WHAT NEEDS TO BE DONE:
Collect every line of the listing that contains the string "tenor", matching case exactly.

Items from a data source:
-*-*-

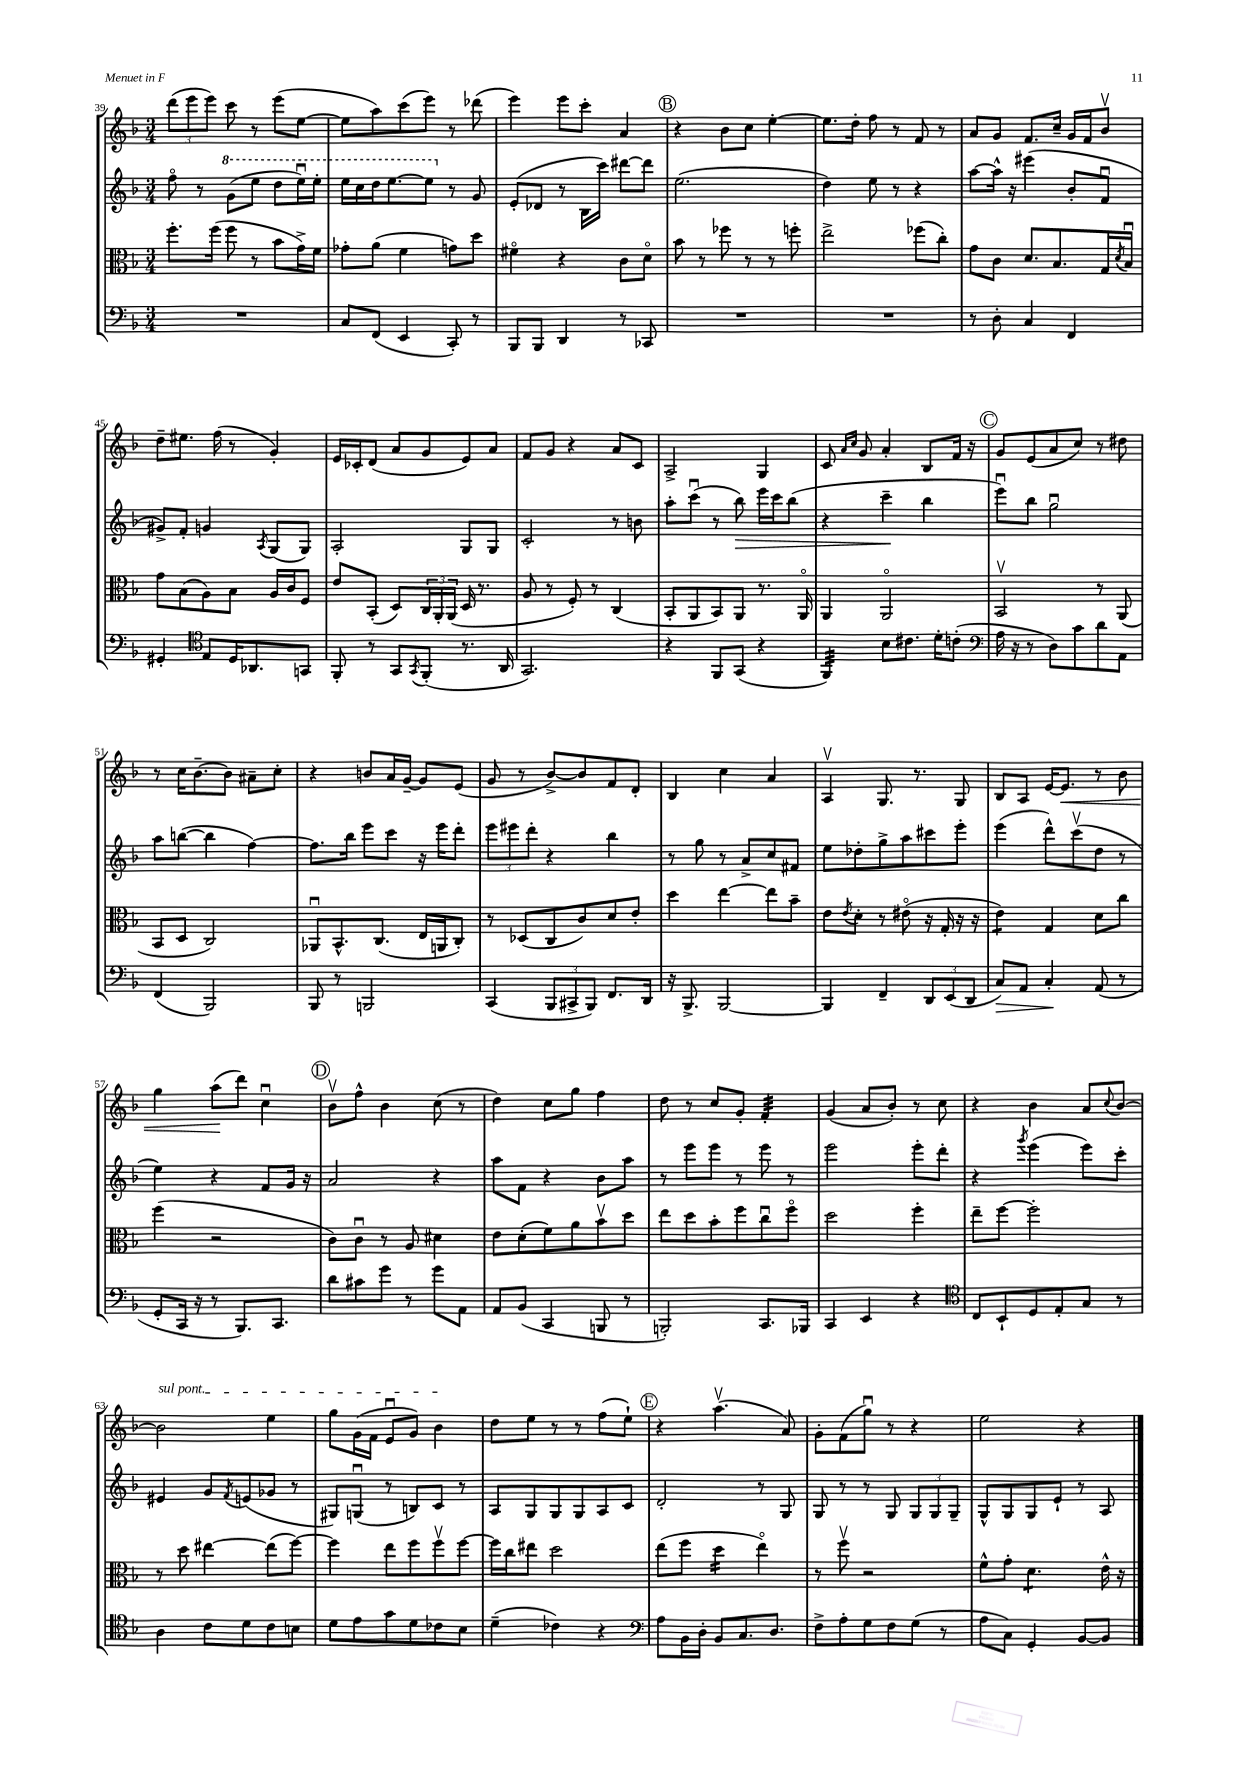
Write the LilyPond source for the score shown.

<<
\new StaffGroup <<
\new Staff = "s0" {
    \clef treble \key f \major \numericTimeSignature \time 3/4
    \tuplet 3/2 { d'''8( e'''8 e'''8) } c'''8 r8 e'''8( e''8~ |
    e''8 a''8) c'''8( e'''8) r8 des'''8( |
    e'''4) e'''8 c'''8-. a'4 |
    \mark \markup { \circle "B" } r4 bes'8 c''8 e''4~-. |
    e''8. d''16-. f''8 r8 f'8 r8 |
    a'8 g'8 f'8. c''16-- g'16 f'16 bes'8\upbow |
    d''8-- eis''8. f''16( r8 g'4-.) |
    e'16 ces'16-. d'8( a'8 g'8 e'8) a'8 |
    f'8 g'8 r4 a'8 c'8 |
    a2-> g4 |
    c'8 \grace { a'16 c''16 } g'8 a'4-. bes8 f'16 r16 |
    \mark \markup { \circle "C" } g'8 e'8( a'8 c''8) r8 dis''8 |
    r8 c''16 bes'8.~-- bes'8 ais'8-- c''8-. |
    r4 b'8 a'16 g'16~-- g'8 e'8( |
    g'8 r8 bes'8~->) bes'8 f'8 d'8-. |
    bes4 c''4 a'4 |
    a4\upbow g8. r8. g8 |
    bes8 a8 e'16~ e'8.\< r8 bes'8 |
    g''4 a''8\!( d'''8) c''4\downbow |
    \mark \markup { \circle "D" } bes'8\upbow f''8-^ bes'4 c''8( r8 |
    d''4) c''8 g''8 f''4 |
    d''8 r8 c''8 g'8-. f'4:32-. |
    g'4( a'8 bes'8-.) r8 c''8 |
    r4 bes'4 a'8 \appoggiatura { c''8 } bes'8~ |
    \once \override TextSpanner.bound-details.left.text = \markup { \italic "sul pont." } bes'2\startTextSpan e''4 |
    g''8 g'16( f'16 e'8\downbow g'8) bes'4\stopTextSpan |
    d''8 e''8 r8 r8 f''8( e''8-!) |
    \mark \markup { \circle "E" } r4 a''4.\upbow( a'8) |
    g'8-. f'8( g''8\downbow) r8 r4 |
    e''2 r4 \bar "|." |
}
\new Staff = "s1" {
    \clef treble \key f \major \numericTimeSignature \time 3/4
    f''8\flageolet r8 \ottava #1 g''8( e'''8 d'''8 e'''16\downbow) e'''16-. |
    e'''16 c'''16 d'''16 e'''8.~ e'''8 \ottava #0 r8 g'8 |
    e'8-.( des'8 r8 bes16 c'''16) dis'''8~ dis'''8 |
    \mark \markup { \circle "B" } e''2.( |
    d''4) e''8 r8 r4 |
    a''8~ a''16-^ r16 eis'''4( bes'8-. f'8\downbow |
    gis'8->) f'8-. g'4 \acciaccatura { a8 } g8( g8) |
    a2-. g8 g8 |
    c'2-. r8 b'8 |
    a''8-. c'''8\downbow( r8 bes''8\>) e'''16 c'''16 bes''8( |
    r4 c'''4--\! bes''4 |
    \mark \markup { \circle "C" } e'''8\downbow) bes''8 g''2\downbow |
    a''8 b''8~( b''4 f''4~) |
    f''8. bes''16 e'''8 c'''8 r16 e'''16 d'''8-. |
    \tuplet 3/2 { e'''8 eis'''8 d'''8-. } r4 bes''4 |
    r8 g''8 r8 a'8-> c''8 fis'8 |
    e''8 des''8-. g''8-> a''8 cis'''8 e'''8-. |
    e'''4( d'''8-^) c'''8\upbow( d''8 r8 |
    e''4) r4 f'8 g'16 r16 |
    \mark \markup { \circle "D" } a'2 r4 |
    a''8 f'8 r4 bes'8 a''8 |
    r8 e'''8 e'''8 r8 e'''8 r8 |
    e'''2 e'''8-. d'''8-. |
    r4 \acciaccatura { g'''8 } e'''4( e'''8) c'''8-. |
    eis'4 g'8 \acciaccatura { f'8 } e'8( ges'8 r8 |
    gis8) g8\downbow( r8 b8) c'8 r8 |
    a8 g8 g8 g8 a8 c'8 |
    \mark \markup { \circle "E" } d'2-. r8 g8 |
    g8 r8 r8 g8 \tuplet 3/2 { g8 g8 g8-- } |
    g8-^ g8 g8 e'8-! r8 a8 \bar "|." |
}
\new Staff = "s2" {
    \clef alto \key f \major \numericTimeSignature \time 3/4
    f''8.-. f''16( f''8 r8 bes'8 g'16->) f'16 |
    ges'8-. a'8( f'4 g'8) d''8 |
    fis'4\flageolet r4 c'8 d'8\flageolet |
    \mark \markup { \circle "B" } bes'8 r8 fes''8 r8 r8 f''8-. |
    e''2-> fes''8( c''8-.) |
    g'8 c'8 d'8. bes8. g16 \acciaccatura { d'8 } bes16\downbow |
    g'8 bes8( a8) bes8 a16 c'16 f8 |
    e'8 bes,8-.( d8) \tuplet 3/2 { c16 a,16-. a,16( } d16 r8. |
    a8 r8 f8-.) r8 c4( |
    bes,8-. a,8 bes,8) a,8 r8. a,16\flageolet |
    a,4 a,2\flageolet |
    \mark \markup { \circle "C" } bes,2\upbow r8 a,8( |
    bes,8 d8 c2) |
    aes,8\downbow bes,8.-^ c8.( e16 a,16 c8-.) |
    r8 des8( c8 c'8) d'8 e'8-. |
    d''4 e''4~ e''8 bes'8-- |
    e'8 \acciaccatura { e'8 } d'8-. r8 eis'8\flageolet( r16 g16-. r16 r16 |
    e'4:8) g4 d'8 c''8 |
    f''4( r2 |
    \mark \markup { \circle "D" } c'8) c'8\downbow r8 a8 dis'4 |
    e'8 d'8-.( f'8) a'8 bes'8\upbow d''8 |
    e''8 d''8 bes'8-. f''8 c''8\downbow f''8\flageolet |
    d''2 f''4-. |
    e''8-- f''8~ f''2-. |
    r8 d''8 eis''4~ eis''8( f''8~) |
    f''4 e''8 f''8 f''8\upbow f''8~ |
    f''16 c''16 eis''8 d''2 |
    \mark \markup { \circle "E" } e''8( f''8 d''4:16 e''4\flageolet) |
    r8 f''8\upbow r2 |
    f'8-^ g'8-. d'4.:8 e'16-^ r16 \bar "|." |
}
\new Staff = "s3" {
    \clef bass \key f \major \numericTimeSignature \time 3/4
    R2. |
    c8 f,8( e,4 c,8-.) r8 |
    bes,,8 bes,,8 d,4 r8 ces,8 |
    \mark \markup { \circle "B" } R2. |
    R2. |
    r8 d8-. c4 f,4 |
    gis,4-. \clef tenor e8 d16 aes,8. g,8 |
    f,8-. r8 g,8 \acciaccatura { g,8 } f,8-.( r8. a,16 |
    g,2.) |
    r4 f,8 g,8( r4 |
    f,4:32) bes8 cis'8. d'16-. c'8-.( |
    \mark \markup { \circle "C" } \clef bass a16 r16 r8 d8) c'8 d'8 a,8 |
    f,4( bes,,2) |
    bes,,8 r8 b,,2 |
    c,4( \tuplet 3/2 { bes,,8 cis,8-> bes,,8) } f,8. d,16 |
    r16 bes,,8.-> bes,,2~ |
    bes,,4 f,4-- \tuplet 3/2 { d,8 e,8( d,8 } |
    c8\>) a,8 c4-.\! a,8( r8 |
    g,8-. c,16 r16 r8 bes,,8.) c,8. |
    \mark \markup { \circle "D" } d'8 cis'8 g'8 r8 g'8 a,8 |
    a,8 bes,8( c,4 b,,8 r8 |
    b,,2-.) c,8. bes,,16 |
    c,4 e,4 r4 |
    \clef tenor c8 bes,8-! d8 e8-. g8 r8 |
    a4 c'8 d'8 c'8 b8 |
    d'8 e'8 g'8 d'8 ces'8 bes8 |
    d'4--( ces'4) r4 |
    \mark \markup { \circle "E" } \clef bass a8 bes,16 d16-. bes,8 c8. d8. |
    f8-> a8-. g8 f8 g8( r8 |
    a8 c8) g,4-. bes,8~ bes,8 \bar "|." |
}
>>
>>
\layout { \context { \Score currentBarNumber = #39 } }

-*-*-

THE RESULT:
    gis,4-. \clef tenor e8 d16 aes,8. g,8 |
    \clef tenor c8 bes,8-! d8 e8-. g8 r8 |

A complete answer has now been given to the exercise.